What is expected → Copy out all of the data word for word. Omit every picture.

** Input for this task follows **

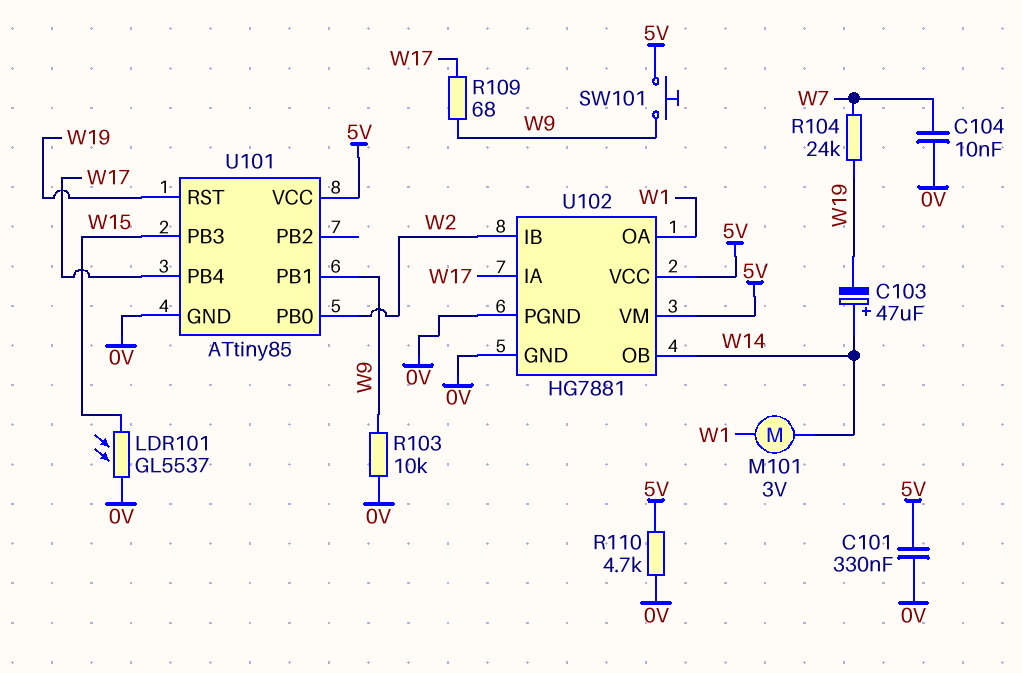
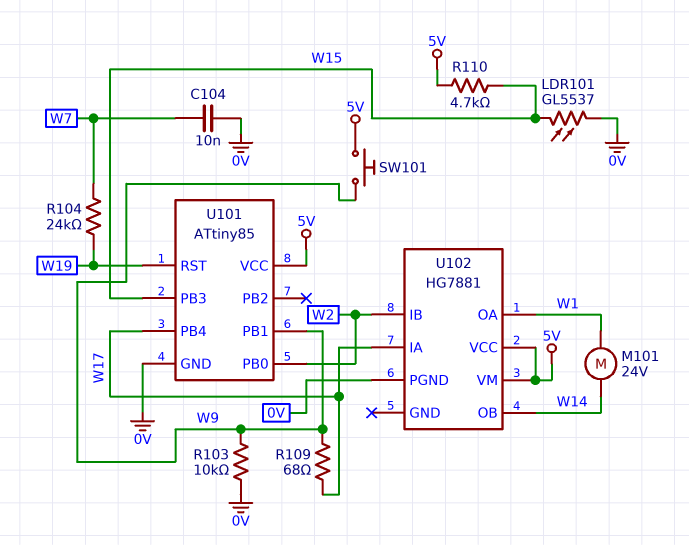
C101: 330nF (0V, 5V) -> none
C103: 47uF (plus W14, minus W19) -> none
M101: motor 3V (W1, W14) -> motor 24V (W1, W14)
R110: 4.7k (0V, 5V) -> 4.7k (5V, W15)
U102 pin GND: 0V -> none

** End of Input for this task **

Task output →
C101: 330nF (0V, 5V) -> none
C103: 47uF (plus W14, minus W19) -> none
M101: motor 3V (W1, W14) -> motor 24V (W1, W14)
R110: 4.7k (0V, 5V) -> 4.7k (5V, W15)
U102 pin GND: 0V -> none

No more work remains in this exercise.